Required work
Although the data below holds other lines too, output only those from the line with "(802, 403) = (833, 247): orange" up to and including the line with "(459, 291) = (687, 147): none", exactly as they appear.

Available data
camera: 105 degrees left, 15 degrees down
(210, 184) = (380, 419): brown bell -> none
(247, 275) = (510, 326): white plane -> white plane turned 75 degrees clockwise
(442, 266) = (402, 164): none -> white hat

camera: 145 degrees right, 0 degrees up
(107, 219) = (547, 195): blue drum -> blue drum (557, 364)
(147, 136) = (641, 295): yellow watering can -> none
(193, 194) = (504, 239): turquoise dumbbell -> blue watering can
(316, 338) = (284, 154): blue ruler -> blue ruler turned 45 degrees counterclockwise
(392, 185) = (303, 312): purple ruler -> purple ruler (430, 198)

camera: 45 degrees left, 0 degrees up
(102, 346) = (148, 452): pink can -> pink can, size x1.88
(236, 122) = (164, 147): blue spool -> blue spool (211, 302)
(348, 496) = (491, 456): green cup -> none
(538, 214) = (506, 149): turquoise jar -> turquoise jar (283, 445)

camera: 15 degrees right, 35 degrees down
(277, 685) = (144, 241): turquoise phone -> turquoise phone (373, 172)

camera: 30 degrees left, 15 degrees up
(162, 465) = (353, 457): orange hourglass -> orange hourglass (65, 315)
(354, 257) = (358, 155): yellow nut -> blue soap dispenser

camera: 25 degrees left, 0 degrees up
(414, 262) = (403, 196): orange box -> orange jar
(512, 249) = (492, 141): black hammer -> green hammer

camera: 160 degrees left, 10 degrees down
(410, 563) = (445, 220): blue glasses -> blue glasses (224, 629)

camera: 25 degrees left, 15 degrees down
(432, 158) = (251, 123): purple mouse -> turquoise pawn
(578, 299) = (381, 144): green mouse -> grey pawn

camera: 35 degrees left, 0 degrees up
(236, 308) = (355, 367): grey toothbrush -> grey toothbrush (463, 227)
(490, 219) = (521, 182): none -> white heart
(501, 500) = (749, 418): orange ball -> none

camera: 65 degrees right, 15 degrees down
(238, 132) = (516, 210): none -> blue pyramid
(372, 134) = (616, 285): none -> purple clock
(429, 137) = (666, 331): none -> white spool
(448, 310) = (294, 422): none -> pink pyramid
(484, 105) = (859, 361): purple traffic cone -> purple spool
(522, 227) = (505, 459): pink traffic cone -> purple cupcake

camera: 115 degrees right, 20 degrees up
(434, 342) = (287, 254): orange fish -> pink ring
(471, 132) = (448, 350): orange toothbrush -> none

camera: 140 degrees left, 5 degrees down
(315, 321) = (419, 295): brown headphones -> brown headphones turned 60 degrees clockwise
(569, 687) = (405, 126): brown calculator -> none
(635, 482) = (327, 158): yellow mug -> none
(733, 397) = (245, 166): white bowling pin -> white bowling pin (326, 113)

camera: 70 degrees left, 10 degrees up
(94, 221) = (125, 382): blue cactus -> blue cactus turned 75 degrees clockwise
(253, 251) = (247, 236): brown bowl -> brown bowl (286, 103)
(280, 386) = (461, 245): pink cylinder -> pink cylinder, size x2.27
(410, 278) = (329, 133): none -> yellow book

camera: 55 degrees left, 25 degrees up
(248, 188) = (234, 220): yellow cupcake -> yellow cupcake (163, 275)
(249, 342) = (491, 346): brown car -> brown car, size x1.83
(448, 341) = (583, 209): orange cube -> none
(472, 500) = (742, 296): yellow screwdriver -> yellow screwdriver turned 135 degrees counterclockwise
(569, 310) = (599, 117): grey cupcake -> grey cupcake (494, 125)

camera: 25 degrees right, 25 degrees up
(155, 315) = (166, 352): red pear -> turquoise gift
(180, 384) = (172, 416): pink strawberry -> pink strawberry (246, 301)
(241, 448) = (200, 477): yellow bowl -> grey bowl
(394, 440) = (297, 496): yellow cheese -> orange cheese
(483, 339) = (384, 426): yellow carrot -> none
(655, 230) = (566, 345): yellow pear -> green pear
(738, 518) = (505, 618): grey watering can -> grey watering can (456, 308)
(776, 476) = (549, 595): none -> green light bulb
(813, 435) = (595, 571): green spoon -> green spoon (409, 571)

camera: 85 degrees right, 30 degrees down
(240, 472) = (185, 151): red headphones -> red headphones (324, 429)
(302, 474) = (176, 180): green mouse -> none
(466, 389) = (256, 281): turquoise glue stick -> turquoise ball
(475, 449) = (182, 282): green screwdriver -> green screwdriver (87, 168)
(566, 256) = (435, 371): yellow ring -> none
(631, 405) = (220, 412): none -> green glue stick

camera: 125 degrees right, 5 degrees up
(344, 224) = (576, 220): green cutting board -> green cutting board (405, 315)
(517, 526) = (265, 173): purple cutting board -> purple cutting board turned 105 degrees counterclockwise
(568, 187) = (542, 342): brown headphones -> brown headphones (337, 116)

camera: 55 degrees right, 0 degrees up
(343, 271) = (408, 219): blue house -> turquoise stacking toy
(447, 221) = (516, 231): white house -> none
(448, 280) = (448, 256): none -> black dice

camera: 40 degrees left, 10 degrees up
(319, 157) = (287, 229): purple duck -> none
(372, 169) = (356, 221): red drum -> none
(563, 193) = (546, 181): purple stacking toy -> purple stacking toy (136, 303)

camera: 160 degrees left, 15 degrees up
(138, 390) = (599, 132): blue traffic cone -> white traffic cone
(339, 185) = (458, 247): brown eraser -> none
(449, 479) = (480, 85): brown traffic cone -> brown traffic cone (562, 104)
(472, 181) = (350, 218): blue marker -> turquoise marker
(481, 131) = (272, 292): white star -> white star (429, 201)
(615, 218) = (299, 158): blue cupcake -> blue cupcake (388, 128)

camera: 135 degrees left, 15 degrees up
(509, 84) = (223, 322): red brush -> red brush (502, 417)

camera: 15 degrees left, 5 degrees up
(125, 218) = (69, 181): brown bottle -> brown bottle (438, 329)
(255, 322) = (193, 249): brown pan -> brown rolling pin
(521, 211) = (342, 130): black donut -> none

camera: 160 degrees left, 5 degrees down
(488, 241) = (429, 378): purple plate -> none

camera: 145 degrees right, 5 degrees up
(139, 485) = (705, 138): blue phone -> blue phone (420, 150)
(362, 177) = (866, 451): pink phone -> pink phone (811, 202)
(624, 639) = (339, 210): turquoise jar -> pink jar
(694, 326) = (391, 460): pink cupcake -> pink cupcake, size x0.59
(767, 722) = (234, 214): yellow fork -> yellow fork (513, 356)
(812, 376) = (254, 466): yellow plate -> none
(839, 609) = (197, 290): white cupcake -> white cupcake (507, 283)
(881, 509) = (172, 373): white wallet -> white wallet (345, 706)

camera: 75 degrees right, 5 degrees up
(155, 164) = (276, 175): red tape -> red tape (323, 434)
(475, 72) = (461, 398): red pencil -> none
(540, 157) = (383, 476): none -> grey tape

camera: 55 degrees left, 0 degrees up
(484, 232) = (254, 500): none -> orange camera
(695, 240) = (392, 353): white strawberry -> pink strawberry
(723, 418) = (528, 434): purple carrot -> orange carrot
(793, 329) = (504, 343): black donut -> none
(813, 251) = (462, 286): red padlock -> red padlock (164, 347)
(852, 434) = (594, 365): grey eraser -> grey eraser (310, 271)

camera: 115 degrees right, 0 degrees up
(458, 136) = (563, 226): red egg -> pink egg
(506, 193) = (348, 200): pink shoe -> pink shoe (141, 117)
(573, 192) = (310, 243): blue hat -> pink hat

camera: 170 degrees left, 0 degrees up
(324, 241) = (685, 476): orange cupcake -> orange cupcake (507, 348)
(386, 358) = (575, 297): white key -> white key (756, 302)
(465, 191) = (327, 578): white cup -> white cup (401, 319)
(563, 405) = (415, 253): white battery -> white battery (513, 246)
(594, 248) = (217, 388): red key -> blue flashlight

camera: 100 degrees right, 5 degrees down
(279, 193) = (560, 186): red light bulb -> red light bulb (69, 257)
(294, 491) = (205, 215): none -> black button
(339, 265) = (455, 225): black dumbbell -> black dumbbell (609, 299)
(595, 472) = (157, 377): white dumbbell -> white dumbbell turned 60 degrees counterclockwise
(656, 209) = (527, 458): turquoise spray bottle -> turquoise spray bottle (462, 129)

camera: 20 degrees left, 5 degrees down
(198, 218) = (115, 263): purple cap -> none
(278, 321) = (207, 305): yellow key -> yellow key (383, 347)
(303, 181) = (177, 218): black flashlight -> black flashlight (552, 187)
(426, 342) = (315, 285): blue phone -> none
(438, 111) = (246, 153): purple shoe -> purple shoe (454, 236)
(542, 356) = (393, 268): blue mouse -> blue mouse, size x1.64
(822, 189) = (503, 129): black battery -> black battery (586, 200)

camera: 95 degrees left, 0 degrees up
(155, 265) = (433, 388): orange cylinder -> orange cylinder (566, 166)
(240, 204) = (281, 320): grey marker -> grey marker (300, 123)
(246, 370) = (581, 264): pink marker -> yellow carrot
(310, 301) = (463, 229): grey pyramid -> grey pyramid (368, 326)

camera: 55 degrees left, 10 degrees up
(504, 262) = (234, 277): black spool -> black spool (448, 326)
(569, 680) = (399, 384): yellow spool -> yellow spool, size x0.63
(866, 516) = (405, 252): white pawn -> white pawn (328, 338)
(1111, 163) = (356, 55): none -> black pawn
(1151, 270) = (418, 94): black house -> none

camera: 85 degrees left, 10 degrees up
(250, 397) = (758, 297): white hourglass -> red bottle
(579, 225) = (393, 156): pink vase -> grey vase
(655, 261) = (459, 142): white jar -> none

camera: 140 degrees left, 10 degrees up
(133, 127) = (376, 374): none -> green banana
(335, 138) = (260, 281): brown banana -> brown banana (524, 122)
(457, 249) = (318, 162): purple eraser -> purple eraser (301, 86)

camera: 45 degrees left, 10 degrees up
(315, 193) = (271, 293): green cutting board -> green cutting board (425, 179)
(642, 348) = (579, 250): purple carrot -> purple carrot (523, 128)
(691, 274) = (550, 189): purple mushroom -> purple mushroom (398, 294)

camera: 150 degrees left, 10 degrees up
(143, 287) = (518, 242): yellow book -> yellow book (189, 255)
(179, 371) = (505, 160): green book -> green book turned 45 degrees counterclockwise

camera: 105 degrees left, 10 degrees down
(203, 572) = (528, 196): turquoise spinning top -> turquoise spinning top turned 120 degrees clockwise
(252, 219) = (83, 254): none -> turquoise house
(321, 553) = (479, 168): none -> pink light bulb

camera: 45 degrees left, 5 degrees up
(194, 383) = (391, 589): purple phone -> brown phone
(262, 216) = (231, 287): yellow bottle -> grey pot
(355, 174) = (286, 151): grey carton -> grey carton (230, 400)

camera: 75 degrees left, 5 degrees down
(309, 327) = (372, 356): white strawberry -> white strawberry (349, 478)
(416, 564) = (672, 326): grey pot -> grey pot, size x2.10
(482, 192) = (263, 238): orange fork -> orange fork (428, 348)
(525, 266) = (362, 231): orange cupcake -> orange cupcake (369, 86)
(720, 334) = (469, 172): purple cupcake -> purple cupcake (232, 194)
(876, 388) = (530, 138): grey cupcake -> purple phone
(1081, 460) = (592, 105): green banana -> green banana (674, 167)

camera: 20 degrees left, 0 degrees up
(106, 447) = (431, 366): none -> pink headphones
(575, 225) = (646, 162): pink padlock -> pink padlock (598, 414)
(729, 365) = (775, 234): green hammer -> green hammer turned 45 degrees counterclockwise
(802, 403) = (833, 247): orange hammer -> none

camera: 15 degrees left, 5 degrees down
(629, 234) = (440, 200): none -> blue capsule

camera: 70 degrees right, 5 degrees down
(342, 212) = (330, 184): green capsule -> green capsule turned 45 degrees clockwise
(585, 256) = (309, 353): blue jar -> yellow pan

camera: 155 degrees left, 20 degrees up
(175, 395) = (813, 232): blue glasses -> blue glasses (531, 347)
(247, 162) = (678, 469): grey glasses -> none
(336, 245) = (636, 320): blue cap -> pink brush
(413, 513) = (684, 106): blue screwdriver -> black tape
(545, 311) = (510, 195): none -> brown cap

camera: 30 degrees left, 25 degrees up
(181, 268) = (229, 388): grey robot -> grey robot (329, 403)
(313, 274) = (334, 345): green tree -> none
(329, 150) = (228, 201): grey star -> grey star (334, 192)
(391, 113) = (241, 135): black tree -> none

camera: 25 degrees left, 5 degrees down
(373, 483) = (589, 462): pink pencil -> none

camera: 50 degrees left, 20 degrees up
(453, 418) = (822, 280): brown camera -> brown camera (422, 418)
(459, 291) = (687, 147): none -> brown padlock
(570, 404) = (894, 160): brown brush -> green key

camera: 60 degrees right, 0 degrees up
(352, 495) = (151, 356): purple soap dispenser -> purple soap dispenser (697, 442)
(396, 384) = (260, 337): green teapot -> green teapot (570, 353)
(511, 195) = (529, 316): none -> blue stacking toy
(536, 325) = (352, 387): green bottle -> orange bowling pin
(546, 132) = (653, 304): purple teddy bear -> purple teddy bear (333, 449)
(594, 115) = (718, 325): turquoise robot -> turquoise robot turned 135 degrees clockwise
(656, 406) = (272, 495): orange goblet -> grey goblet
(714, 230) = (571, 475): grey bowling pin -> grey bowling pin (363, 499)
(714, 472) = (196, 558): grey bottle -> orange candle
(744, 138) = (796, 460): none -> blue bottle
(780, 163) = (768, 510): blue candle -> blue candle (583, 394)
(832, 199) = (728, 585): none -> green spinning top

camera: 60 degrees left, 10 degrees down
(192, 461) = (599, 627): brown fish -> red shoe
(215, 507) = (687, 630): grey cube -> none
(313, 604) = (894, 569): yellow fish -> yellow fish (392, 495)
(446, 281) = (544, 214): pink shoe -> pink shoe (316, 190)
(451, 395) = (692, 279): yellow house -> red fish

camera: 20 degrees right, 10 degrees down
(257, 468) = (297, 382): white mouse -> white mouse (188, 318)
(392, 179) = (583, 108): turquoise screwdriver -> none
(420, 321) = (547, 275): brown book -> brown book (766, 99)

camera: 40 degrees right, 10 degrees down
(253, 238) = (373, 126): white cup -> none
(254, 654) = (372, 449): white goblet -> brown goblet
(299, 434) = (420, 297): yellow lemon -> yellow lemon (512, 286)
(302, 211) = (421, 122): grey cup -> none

Written solution
(802, 403) = (833, 247): orange hammer -> none

camera: 15 degrees left, 5 degrees down
(629, 234) = (440, 200): none -> blue capsule

camera: 70 degrees right, 5 degrees down
(342, 212) = (330, 184): green capsule -> green capsule turned 45 degrees clockwise
(585, 256) = (309, 353): blue jar -> yellow pan

camera: 155 degrees left, 20 degrees up
(175, 395) = (813, 232): blue glasses -> blue glasses (531, 347)
(247, 162) = (678, 469): grey glasses -> none
(336, 245) = (636, 320): blue cap -> pink brush
(413, 513) = (684, 106): blue screwdriver -> black tape
(545, 311) = (510, 195): none -> brown cap

camera: 30 degrees left, 25 degrees up
(181, 268) = (229, 388): grey robot -> grey robot (329, 403)
(313, 274) = (334, 345): green tree -> none
(329, 150) = (228, 201): grey star -> grey star (334, 192)
(391, 113) = (241, 135): black tree -> none

camera: 25 degrees left, 5 degrees down
(373, 483) = (589, 462): pink pencil -> none

camera: 50 degrees left, 20 degrees up
(453, 418) = (822, 280): brown camera -> brown camera (422, 418)
(459, 291) = (687, 147): none -> brown padlock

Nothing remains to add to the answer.